• Task data:
▬▬▬▬▬▬
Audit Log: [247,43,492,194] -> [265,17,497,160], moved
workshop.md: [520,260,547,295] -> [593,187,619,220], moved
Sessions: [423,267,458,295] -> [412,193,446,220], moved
▬▬▬▬▬▬
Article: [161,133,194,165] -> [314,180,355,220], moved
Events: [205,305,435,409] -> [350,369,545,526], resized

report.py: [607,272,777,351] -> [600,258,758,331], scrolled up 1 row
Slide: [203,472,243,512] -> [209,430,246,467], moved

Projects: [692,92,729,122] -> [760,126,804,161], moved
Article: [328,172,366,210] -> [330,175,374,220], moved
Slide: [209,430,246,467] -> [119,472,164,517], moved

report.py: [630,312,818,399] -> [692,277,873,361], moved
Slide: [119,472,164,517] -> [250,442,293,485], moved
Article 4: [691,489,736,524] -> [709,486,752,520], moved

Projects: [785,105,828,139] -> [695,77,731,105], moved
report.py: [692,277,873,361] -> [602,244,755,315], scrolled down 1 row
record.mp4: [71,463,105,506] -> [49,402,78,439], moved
▬▬▬▬▬▬
• What you have to do: Beginning with the line holding "Slide: [209,430,246,467] ->" and ending with the line holding "record.mp4: [71,463,105,506] ->", write out the stretch of material above exactly; add no further lines.

• Expected answer:
Slide: [209,430,246,467] -> [119,472,164,517], moved

report.py: [630,312,818,399] -> [692,277,873,361], moved
Slide: [119,472,164,517] -> [250,442,293,485], moved
Article 4: [691,489,736,524] -> [709,486,752,520], moved

Projects: [785,105,828,139] -> [695,77,731,105], moved
report.py: [692,277,873,361] -> [602,244,755,315], scrolled down 1 row
record.mp4: [71,463,105,506] -> [49,402,78,439], moved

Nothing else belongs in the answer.